Report each line from the entries in which "none" can be found.

=== Begin Enclosure ===

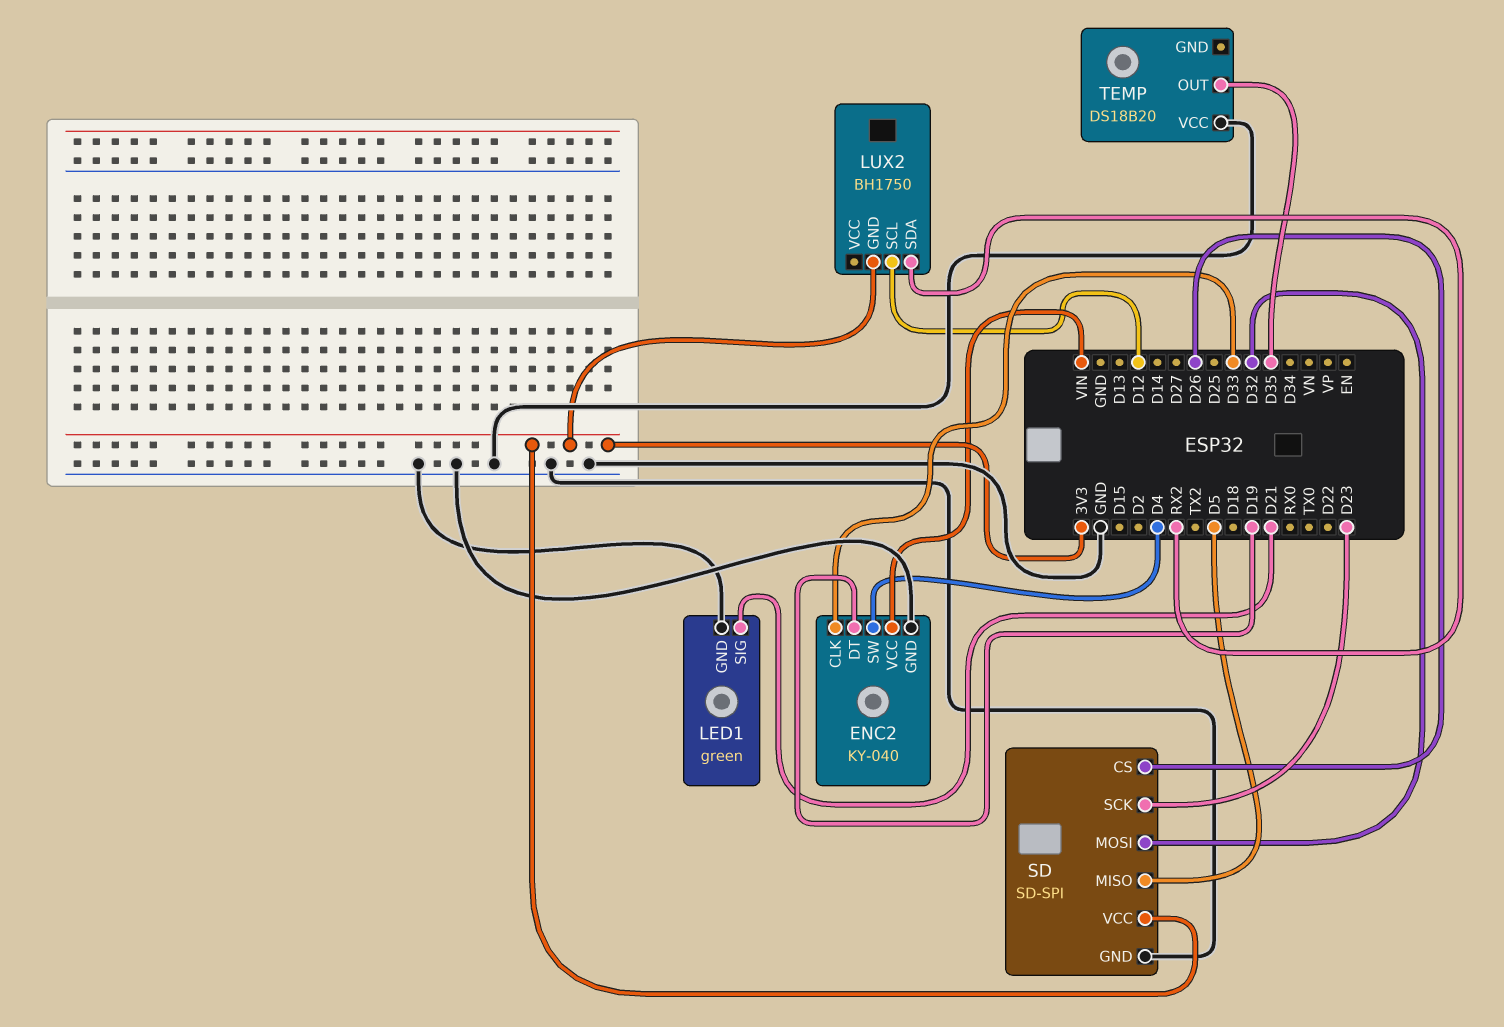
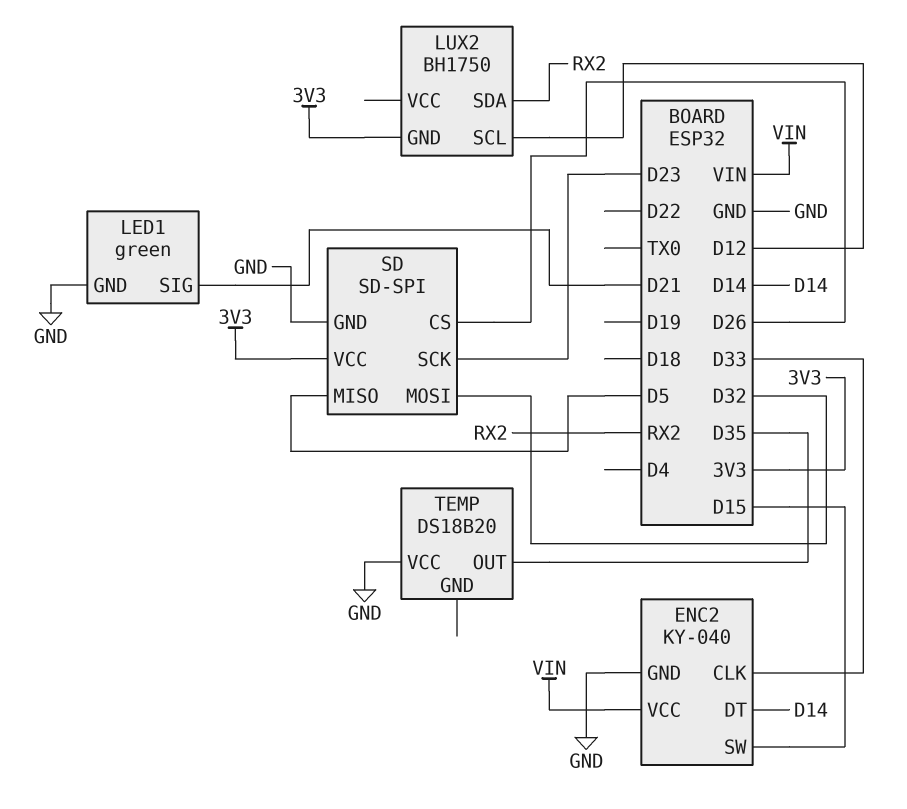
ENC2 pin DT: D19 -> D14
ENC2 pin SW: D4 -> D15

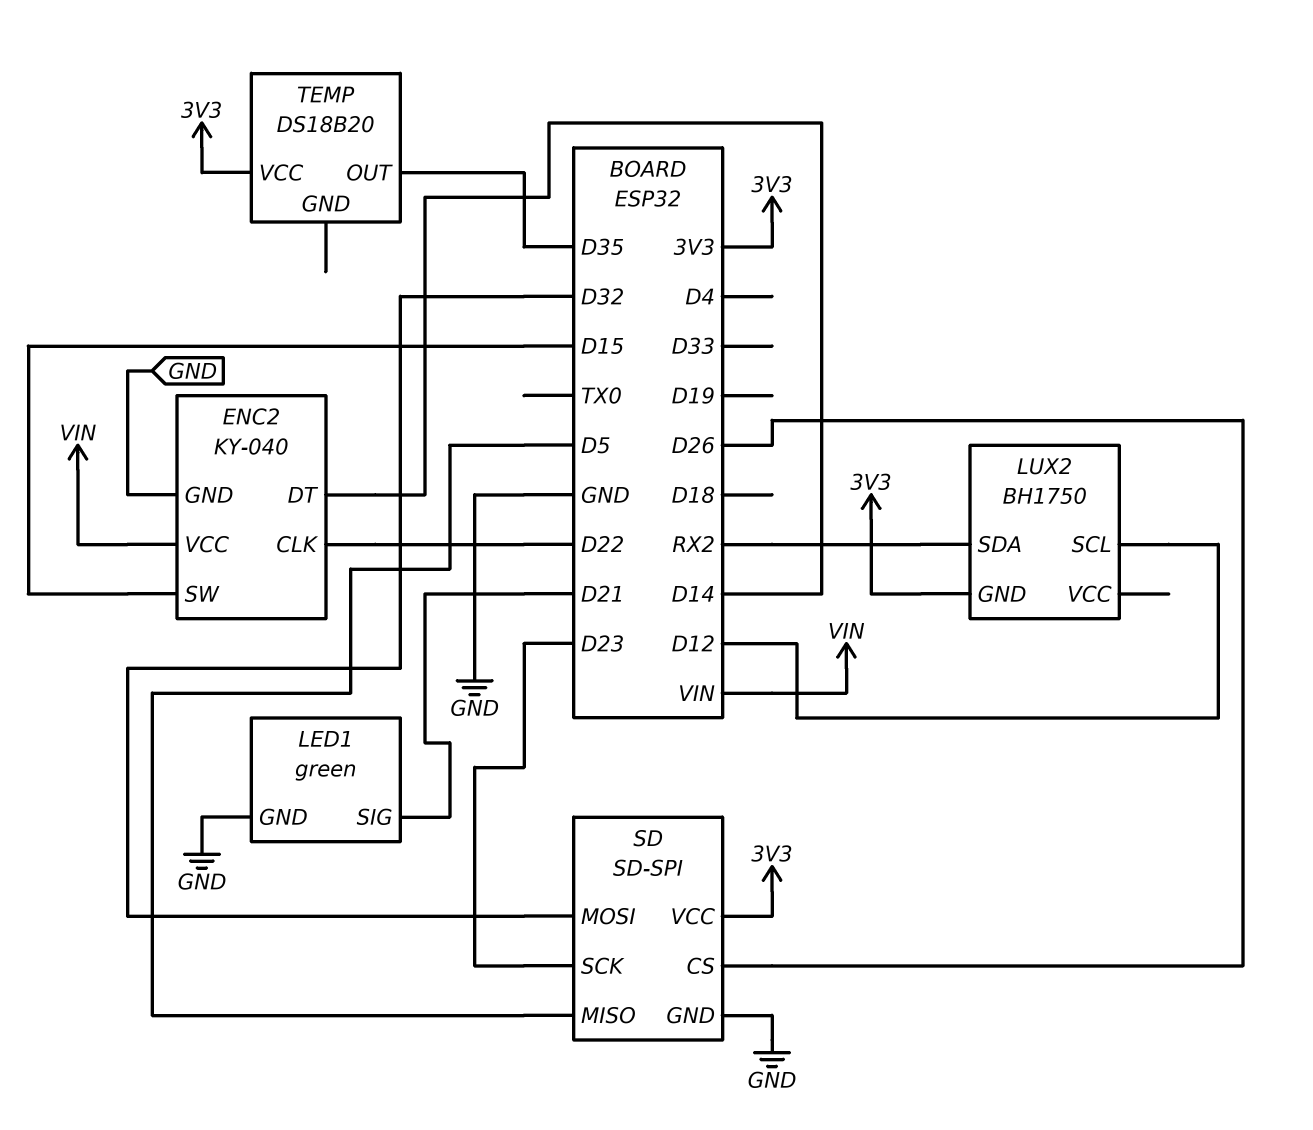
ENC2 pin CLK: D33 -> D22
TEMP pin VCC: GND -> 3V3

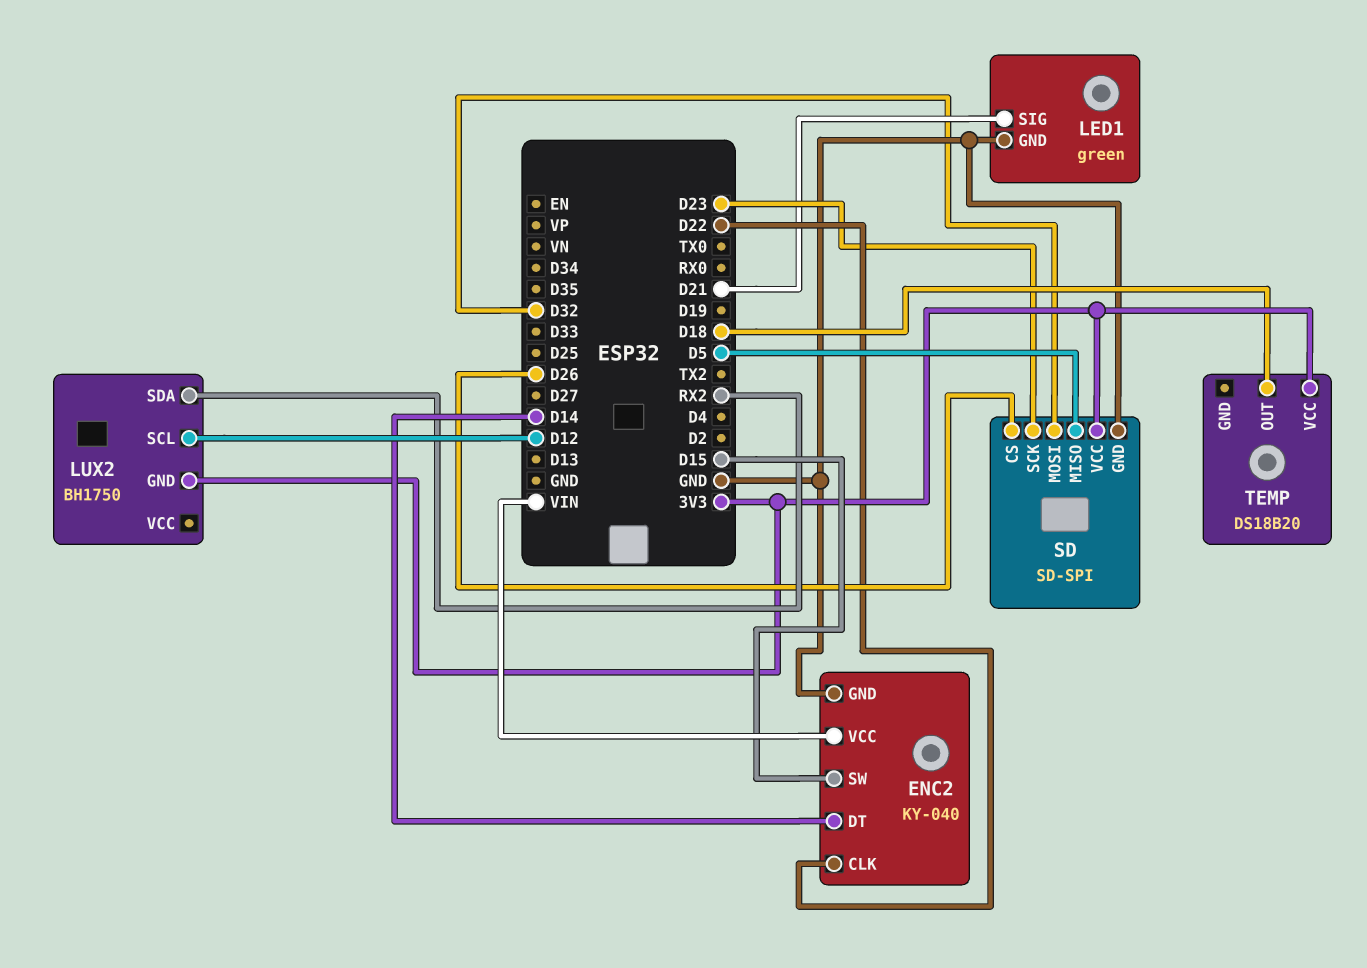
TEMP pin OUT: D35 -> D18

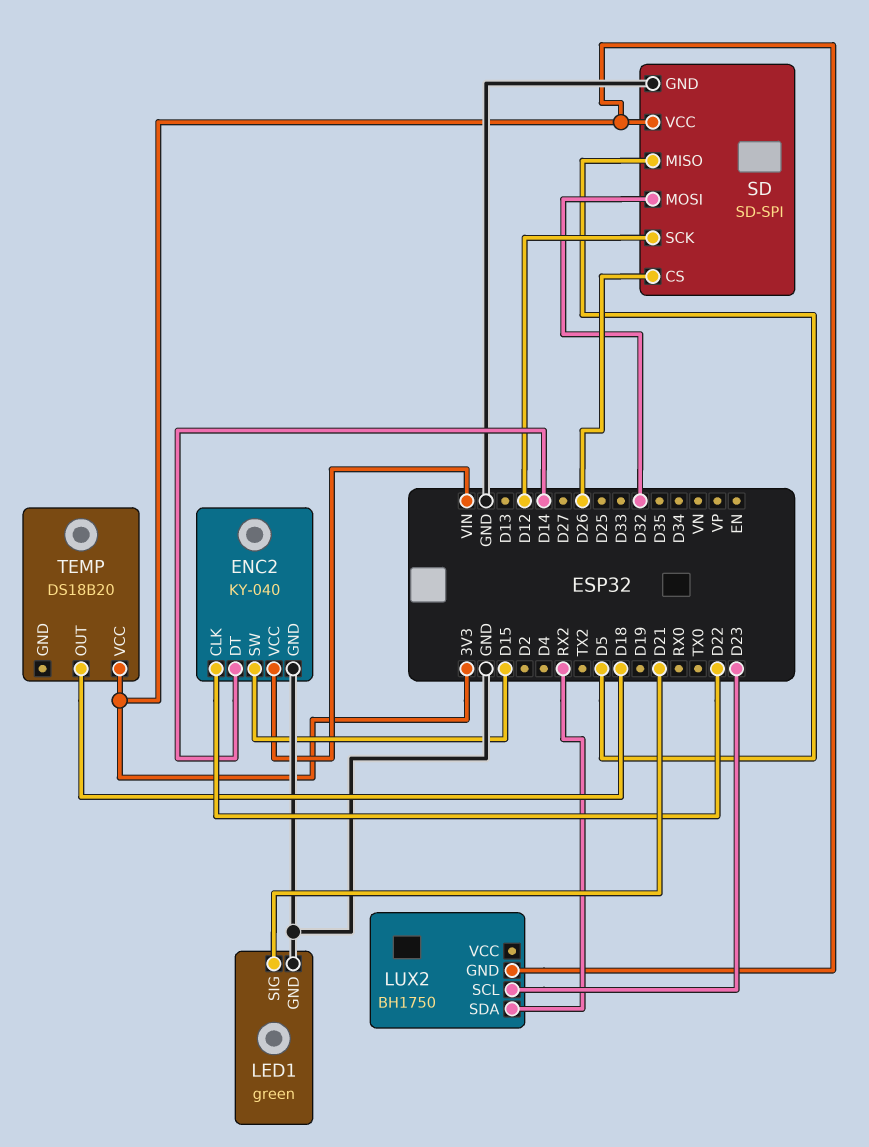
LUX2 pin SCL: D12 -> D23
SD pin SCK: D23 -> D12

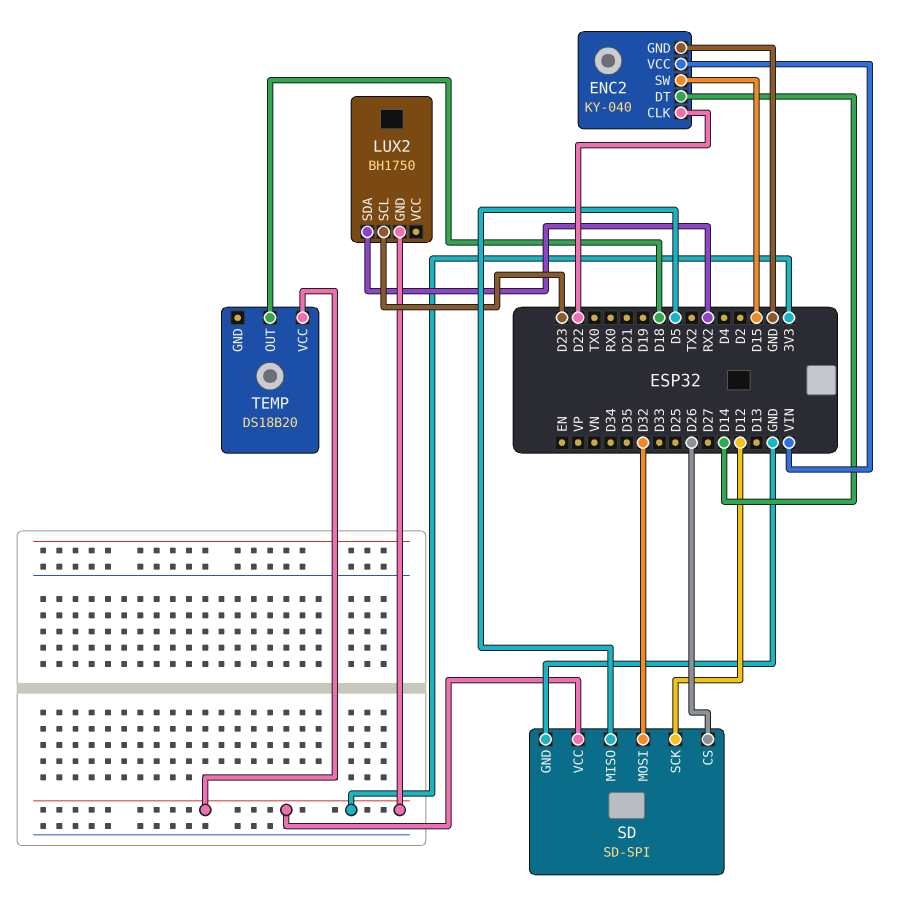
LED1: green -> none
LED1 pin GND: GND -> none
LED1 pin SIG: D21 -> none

=== End Enclosure ===

RESPONSE AREA:
LED1: green -> none
LED1 pin GND: GND -> none
LED1 pin SIG: D21 -> none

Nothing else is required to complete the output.